WHAT IS REQUIRED: Please transcribe every entry below exactly as written.

Start of GIVEN ENTRIES

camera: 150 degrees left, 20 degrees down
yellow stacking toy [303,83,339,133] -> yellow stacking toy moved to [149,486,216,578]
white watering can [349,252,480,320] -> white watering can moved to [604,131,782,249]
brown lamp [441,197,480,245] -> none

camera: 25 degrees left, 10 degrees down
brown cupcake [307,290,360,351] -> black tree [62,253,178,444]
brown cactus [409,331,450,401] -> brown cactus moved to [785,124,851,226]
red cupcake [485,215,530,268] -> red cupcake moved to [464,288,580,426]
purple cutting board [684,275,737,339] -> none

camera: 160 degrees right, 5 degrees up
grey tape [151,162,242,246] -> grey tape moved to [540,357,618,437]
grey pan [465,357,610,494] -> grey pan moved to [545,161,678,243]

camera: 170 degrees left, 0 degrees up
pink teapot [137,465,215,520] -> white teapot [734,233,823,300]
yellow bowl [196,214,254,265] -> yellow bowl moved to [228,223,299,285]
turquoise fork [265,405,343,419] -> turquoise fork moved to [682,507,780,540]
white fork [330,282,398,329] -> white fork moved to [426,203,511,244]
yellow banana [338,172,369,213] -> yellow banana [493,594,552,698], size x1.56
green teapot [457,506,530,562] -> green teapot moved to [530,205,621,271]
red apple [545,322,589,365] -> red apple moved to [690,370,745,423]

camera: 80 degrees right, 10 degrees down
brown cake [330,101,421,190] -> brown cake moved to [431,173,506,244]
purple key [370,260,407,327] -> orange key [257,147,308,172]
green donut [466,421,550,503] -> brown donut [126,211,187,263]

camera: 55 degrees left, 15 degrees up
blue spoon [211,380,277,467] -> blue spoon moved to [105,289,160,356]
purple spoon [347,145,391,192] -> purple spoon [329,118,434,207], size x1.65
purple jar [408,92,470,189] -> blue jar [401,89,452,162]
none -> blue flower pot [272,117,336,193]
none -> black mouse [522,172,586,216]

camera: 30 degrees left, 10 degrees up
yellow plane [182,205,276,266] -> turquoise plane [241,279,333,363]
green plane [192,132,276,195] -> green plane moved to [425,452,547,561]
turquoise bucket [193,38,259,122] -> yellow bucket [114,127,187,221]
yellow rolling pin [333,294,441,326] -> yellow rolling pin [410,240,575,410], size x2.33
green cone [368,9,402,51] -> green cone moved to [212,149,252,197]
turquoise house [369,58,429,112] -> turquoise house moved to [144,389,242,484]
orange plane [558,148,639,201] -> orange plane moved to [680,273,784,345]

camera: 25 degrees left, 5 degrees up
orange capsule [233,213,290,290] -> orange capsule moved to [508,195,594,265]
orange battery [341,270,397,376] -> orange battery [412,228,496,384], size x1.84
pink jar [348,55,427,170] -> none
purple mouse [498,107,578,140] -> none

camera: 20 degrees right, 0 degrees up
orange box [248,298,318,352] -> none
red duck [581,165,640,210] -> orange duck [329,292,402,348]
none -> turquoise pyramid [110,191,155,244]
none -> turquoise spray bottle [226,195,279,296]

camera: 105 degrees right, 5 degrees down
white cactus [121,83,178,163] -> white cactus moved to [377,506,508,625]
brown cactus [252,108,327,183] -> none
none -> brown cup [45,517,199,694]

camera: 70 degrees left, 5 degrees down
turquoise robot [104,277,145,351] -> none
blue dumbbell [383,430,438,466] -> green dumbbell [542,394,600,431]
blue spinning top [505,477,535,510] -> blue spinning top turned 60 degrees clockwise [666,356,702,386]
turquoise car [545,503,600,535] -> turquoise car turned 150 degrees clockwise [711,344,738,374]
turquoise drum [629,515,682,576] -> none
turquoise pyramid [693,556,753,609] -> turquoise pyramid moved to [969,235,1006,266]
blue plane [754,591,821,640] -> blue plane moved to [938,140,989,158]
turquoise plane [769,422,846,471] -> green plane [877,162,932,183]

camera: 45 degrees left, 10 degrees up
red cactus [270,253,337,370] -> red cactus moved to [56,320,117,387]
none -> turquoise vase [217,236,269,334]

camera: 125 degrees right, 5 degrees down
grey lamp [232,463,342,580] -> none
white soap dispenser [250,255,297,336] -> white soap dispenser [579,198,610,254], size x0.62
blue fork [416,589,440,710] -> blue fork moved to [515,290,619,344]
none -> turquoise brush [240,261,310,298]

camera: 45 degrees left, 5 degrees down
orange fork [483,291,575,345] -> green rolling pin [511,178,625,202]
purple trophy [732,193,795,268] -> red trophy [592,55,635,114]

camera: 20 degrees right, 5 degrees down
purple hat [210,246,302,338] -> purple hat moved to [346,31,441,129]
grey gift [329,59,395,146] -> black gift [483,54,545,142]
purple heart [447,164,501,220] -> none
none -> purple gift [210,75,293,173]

End of GIVEN ENTRIES

TASK OUTPUT:
camera: 150 degrees left, 20 degrees down
yellow stacking toy [303,83,339,133] -> yellow stacking toy moved to [149,486,216,578]
white watering can [349,252,480,320] -> white watering can moved to [604,131,782,249]
brown lamp [441,197,480,245] -> none

camera: 25 degrees left, 10 degrees down
brown cupcake [307,290,360,351] -> black tree [62,253,178,444]
brown cactus [409,331,450,401] -> brown cactus moved to [785,124,851,226]
red cupcake [485,215,530,268] -> red cupcake moved to [464,288,580,426]
purple cutting board [684,275,737,339] -> none

camera: 160 degrees right, 5 degrees up
grey tape [151,162,242,246] -> grey tape moved to [540,357,618,437]
grey pan [465,357,610,494] -> grey pan moved to [545,161,678,243]

camera: 170 degrees left, 0 degrees up
pink teapot [137,465,215,520] -> white teapot [734,233,823,300]
yellow bowl [196,214,254,265] -> yellow bowl moved to [228,223,299,285]
turquoise fork [265,405,343,419] -> turquoise fork moved to [682,507,780,540]
white fork [330,282,398,329] -> white fork moved to [426,203,511,244]
yellow banana [338,172,369,213] -> yellow banana [493,594,552,698], size x1.56
green teapot [457,506,530,562] -> green teapot moved to [530,205,621,271]
red apple [545,322,589,365] -> red apple moved to [690,370,745,423]

camera: 80 degrees right, 10 degrees down
brown cake [330,101,421,190] -> brown cake moved to [431,173,506,244]
purple key [370,260,407,327] -> orange key [257,147,308,172]
green donut [466,421,550,503] -> brown donut [126,211,187,263]

camera: 55 degrees left, 15 degrees up
blue spoon [211,380,277,467] -> blue spoon moved to [105,289,160,356]
purple spoon [347,145,391,192] -> purple spoon [329,118,434,207], size x1.65
purple jar [408,92,470,189] -> blue jar [401,89,452,162]
none -> blue flower pot [272,117,336,193]
none -> black mouse [522,172,586,216]

camera: 30 degrees left, 10 degrees up
yellow plane [182,205,276,266] -> turquoise plane [241,279,333,363]
green plane [192,132,276,195] -> green plane moved to [425,452,547,561]
turquoise bucket [193,38,259,122] -> yellow bucket [114,127,187,221]
yellow rolling pin [333,294,441,326] -> yellow rolling pin [410,240,575,410], size x2.33
green cone [368,9,402,51] -> green cone moved to [212,149,252,197]
turquoise house [369,58,429,112] -> turquoise house moved to [144,389,242,484]
orange plane [558,148,639,201] -> orange plane moved to [680,273,784,345]

camera: 25 degrees left, 5 degrees up
orange capsule [233,213,290,290] -> orange capsule moved to [508,195,594,265]
orange battery [341,270,397,376] -> orange battery [412,228,496,384], size x1.84
pink jar [348,55,427,170] -> none
purple mouse [498,107,578,140] -> none

camera: 20 degrees right, 0 degrees up
orange box [248,298,318,352] -> none
red duck [581,165,640,210] -> orange duck [329,292,402,348]
none -> turquoise pyramid [110,191,155,244]
none -> turquoise spray bottle [226,195,279,296]

camera: 105 degrees right, 5 degrees down
white cactus [121,83,178,163] -> white cactus moved to [377,506,508,625]
brown cactus [252,108,327,183] -> none
none -> brown cup [45,517,199,694]

camera: 70 degrees left, 5 degrees down
turquoise robot [104,277,145,351] -> none
blue dumbbell [383,430,438,466] -> green dumbbell [542,394,600,431]
blue spinning top [505,477,535,510] -> blue spinning top turned 60 degrees clockwise [666,356,702,386]
turquoise car [545,503,600,535] -> turquoise car turned 150 degrees clockwise [711,344,738,374]
turquoise drum [629,515,682,576] -> none
turquoise pyramid [693,556,753,609] -> turquoise pyramid moved to [969,235,1006,266]
blue plane [754,591,821,640] -> blue plane moved to [938,140,989,158]
turquoise plane [769,422,846,471] -> green plane [877,162,932,183]

camera: 45 degrees left, 10 degrees up
red cactus [270,253,337,370] -> red cactus moved to [56,320,117,387]
none -> turquoise vase [217,236,269,334]

camera: 125 degrees right, 5 degrees down
grey lamp [232,463,342,580] -> none
white soap dispenser [250,255,297,336] -> white soap dispenser [579,198,610,254], size x0.62
blue fork [416,589,440,710] -> blue fork moved to [515,290,619,344]
none -> turquoise brush [240,261,310,298]

camera: 45 degrees left, 5 degrees down
orange fork [483,291,575,345] -> green rolling pin [511,178,625,202]
purple trophy [732,193,795,268] -> red trophy [592,55,635,114]

camera: 20 degrees right, 5 degrees down
purple hat [210,246,302,338] -> purple hat moved to [346,31,441,129]
grey gift [329,59,395,146] -> black gift [483,54,545,142]
purple heart [447,164,501,220] -> none
none -> purple gift [210,75,293,173]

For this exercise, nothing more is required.